### EXERCISE DIRECTIONS
Where does the string "degrees" occur in the records below? Copy every line that holds it.

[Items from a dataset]
• • • • • • •

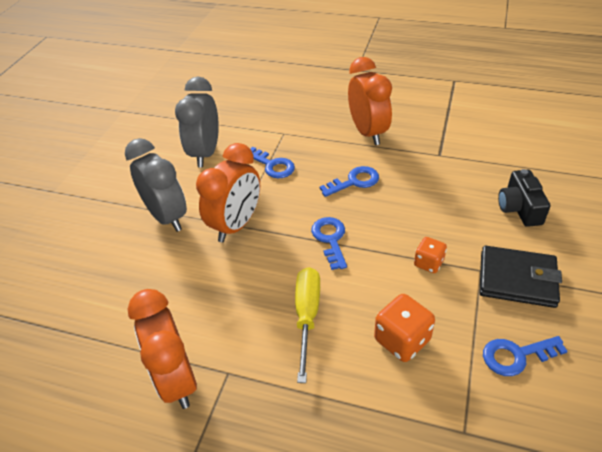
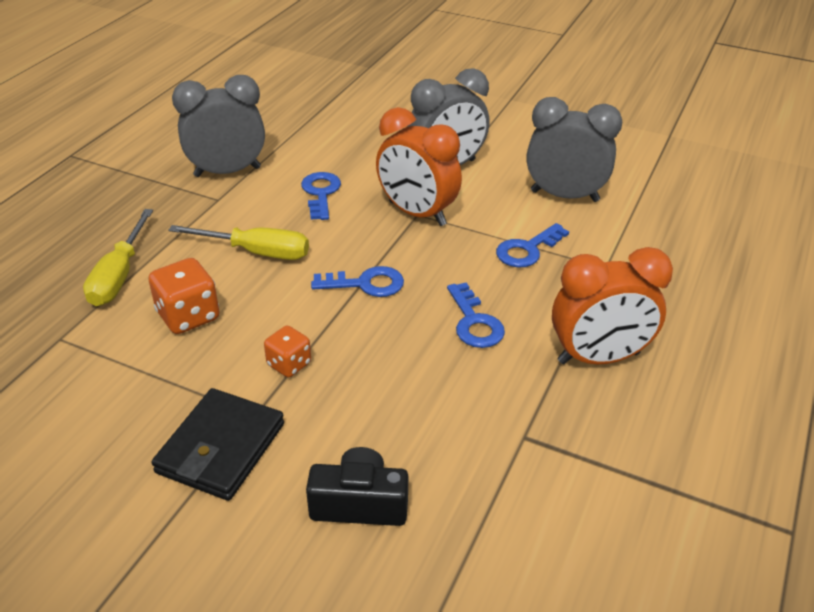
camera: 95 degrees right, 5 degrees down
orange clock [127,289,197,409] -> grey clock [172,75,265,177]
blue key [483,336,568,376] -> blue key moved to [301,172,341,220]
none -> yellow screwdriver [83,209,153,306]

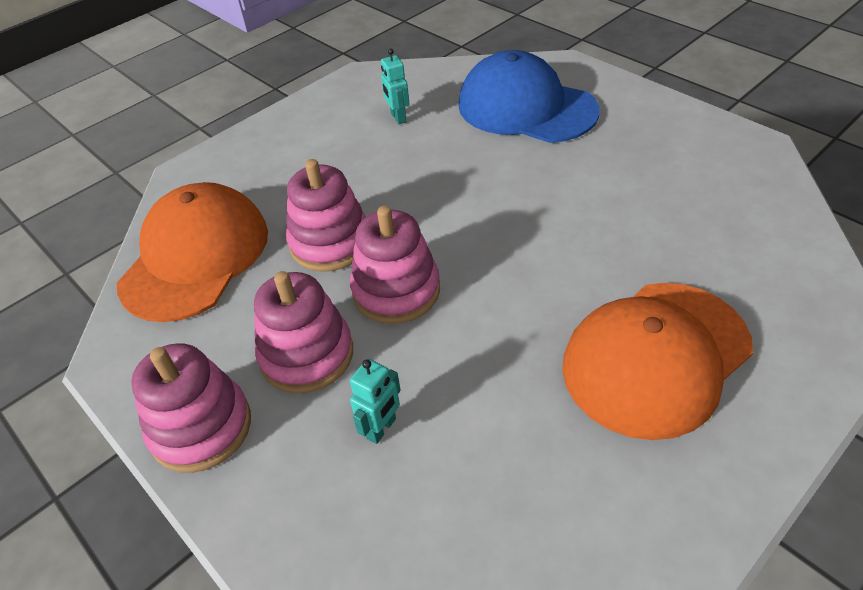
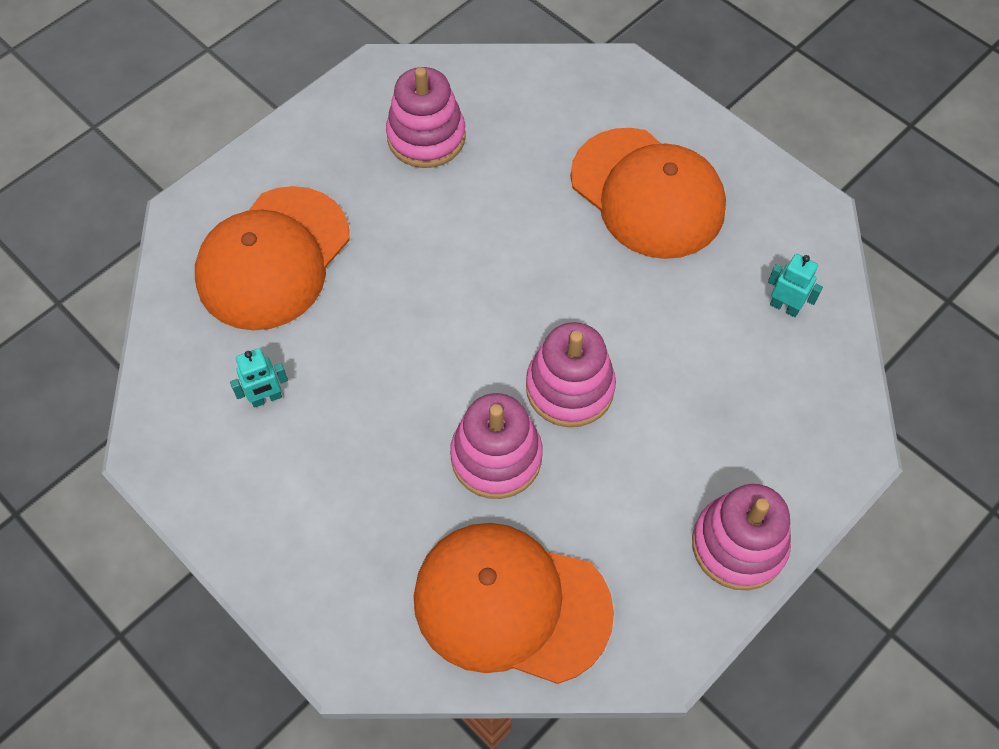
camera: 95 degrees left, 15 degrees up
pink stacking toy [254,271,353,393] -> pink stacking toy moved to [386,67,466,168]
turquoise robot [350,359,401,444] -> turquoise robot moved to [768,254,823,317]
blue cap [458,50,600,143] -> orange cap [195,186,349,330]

• • • • • • •

### RESPONSE TO THIS TASK
camera: 95 degrees right, 5 degrees down
camera: 95 degrees left, 15 degrees up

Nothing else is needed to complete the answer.